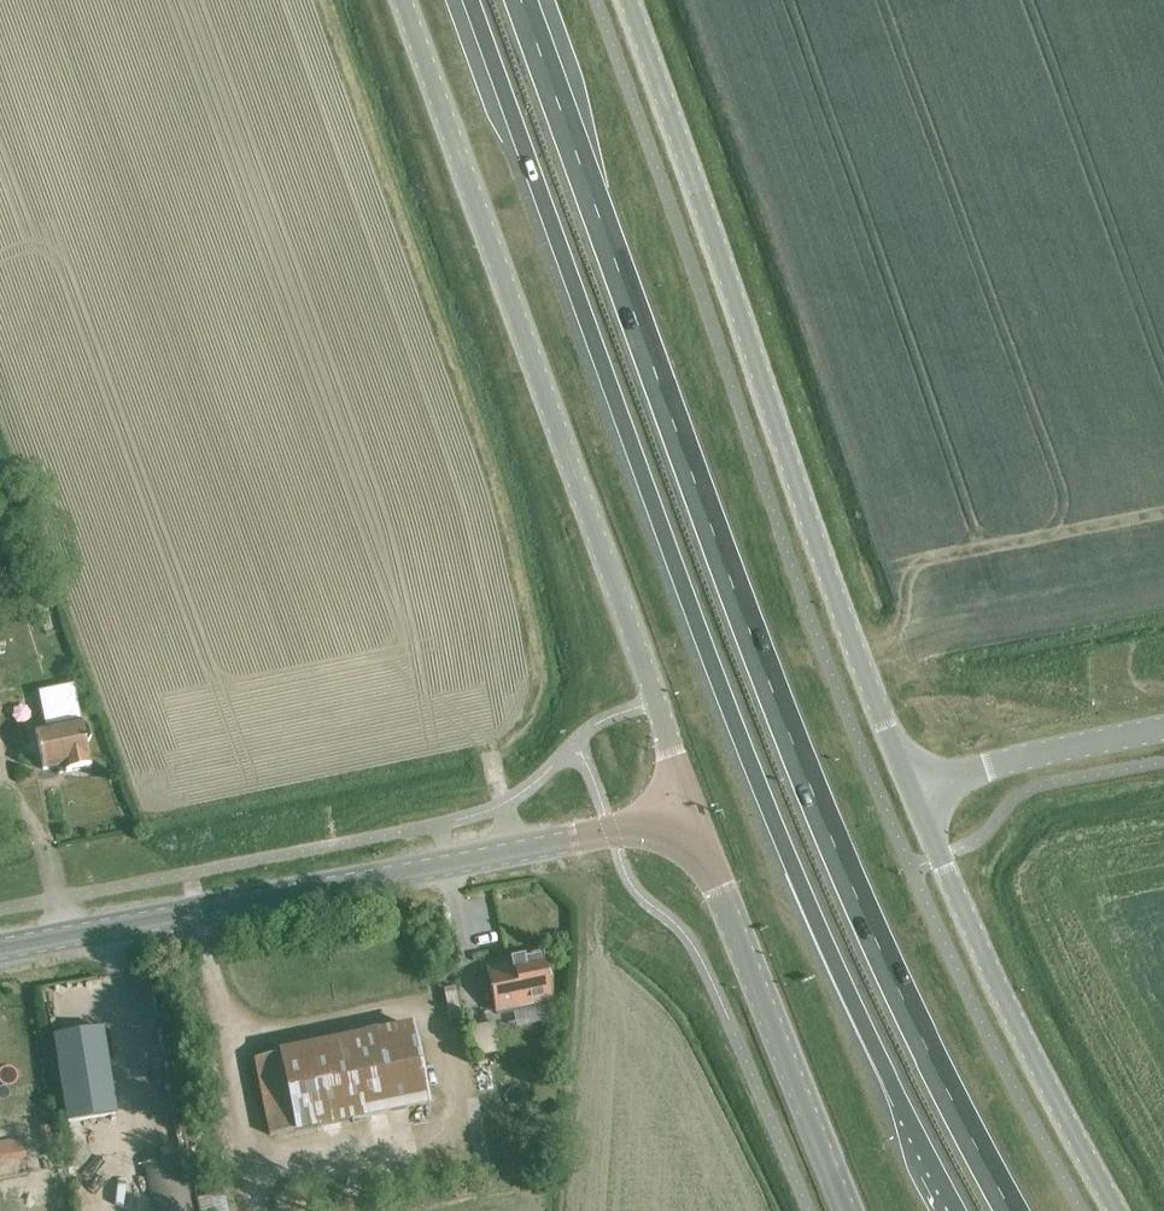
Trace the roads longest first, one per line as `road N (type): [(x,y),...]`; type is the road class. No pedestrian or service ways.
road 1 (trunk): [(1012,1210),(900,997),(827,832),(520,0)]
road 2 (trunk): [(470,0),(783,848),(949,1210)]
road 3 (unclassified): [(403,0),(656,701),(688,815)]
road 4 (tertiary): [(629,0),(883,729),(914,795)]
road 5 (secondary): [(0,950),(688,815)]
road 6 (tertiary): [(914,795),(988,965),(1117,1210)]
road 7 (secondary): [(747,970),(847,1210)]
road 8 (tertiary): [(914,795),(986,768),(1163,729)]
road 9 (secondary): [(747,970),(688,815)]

Exercise directions » The records above must be copied exactly, with no pictures carried over.

Result »
Trace the roads longest first, one per line as `road N (type): [(x,y),...]`; type is the road class. No pedestrian or service ways.
road 1 (trunk): [(1012,1210),(900,997),(827,832),(520,0)]
road 2 (trunk): [(470,0),(783,848),(949,1210)]
road 3 (unclassified): [(403,0),(656,701),(688,815)]
road 4 (tertiary): [(629,0),(883,729),(914,795)]
road 5 (secondary): [(0,950),(688,815)]
road 6 (tertiary): [(914,795),(988,965),(1117,1210)]
road 7 (secondary): [(747,970),(847,1210)]
road 8 (tertiary): [(914,795),(986,768),(1163,729)]
road 9 (secondary): [(747,970),(688,815)]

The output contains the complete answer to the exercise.